Assignment — Read through the records below and copy each line that uses the word "white".

Entries taken from a collection
- - -

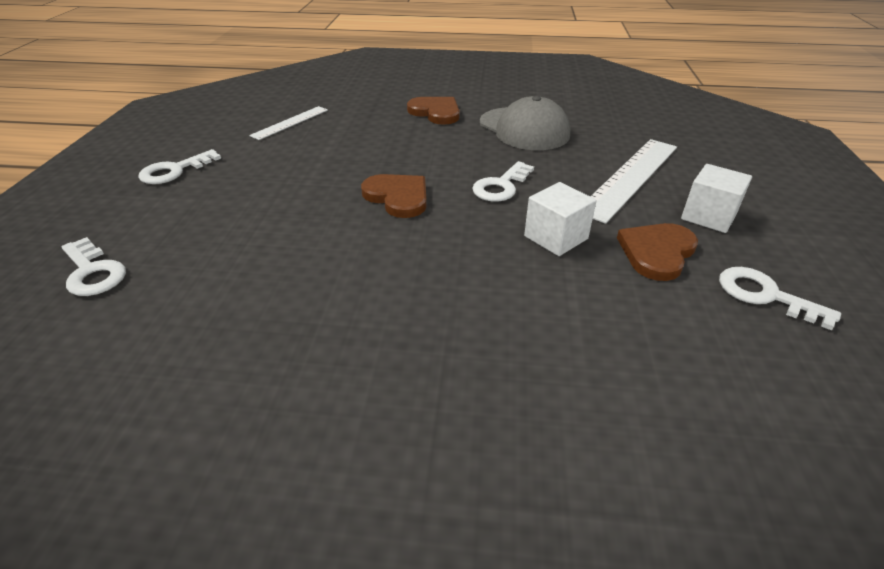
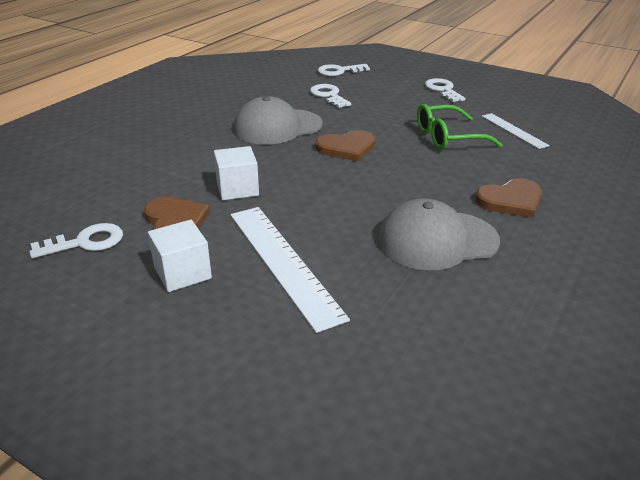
camera: 115 degrees right, 5 degrees down
(329, 149) = (448, 137): none -> green glasses
(372, 263) = (277, 127): none -> grey cap
(501, 186) = (327, 190): white key -> white key (328, 95)

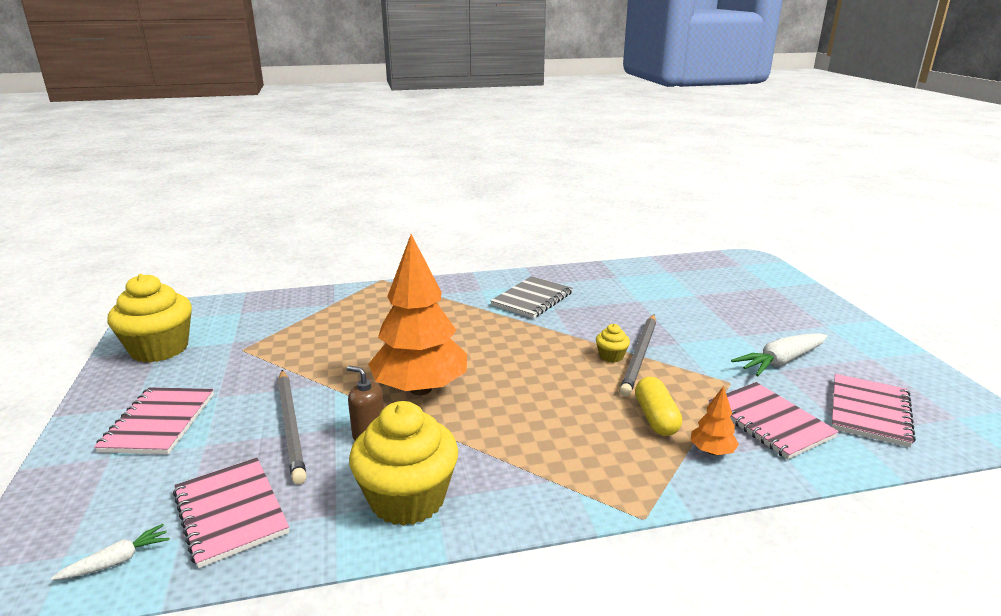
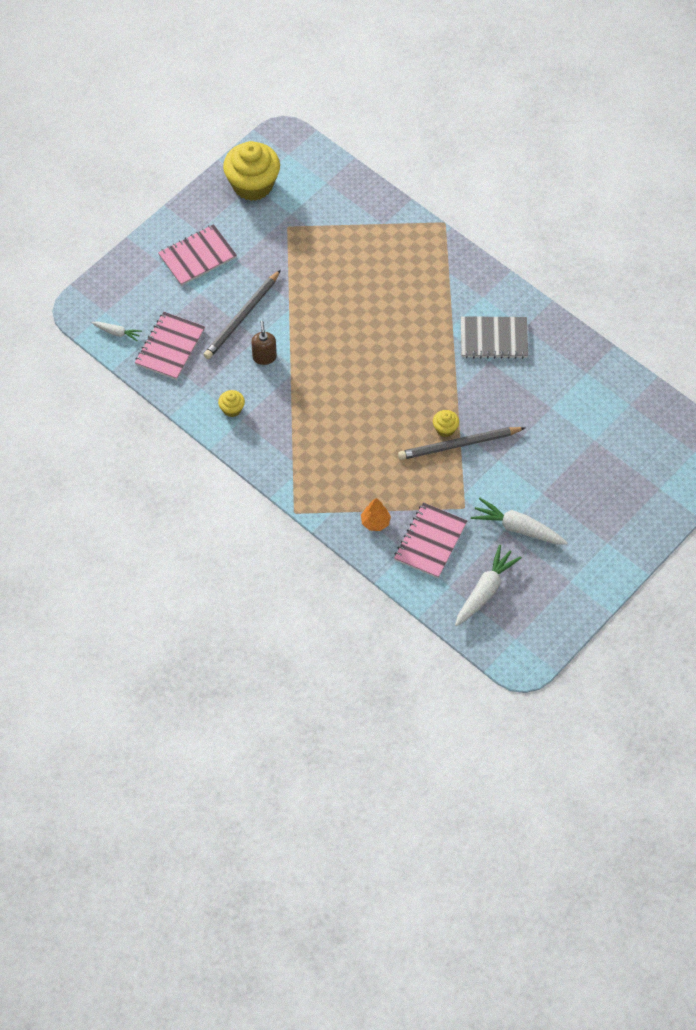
camera: 55 degrees right, 35 degrees up
(407, 499) = (232, 409): yellow cupcake -> yellow cupcake, size x0.44
(421, 389) = (323, 351): orange tree -> none
(656, 418) = (388, 483): yellow capsule -> none
(869, 412) = (485, 591): pink notebook -> white carrot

- - -

Result below —
(501, 186) = (327, 190): white key -> white key (328, 95)
(869, 412) = (485, 591): pink notebook -> white carrot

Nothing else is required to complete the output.